--- What is needed ---
Lines below that hold the word "round" must be copied in full.

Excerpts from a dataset
::::::
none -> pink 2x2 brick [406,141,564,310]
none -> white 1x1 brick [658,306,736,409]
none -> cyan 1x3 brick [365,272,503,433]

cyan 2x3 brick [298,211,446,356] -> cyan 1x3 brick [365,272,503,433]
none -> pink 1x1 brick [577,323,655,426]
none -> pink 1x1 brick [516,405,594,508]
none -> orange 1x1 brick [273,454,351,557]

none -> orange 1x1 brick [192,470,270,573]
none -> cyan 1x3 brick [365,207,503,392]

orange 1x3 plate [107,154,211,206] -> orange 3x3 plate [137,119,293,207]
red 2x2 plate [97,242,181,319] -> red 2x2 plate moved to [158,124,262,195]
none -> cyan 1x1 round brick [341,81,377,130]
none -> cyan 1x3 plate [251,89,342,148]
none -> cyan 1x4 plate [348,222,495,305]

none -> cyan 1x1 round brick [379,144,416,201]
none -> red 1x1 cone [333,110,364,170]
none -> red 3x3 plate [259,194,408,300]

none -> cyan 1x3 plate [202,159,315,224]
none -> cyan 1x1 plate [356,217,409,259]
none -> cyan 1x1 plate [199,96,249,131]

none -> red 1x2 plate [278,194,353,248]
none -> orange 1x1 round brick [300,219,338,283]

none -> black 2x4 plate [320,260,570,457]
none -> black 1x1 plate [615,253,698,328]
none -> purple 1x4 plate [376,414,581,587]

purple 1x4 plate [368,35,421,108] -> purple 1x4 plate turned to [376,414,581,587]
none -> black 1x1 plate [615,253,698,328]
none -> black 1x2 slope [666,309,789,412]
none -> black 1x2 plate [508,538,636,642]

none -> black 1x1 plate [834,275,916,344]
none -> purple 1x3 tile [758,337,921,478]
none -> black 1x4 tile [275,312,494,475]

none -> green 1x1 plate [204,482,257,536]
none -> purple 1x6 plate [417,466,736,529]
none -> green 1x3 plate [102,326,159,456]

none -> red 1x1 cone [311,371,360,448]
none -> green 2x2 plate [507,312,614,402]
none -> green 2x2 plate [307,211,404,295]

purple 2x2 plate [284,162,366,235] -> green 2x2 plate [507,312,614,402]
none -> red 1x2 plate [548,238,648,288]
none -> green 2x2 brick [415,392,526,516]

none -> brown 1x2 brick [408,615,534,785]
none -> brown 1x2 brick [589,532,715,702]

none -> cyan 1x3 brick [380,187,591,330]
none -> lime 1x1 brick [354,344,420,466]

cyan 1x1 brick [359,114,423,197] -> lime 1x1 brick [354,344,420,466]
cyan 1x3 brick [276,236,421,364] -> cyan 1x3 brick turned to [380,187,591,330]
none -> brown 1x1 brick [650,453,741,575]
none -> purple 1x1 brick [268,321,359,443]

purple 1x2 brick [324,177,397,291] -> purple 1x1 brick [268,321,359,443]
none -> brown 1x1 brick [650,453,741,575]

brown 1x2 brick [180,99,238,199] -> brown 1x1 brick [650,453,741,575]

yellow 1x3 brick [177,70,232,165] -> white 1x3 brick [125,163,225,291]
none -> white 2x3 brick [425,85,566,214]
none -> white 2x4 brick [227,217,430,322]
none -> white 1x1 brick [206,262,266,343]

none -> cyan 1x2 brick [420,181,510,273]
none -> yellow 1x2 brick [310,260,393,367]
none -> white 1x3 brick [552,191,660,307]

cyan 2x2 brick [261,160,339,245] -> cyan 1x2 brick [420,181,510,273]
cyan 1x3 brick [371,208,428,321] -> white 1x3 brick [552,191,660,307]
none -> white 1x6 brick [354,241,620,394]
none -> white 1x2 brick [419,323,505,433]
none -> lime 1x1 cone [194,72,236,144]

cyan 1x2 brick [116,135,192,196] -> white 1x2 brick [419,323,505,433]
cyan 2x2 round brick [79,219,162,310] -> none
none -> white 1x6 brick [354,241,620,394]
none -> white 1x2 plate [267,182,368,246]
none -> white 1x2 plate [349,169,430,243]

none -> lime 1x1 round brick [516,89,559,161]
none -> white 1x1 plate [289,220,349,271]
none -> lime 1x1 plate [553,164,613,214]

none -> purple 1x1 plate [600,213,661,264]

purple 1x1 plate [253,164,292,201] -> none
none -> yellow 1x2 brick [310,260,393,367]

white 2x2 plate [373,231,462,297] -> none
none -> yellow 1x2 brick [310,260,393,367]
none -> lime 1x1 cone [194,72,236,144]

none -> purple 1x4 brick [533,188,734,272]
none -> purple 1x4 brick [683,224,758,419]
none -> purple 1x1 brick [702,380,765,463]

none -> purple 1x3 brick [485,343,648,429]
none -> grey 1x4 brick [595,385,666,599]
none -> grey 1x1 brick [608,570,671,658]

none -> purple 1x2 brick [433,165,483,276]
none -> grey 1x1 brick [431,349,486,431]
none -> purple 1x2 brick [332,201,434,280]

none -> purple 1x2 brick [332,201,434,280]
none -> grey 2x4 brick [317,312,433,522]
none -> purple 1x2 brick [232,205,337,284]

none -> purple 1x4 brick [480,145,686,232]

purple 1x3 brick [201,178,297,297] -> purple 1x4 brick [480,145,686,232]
::::::
--- Your response ---
none -> cyan 1x1 round brick [341,81,377,130]
none -> cyan 1x1 round brick [379,144,416,201]
none -> orange 1x1 round brick [300,219,338,283]
cyan 2x2 round brick [79,219,162,310] -> none
none -> lime 1x1 round brick [516,89,559,161]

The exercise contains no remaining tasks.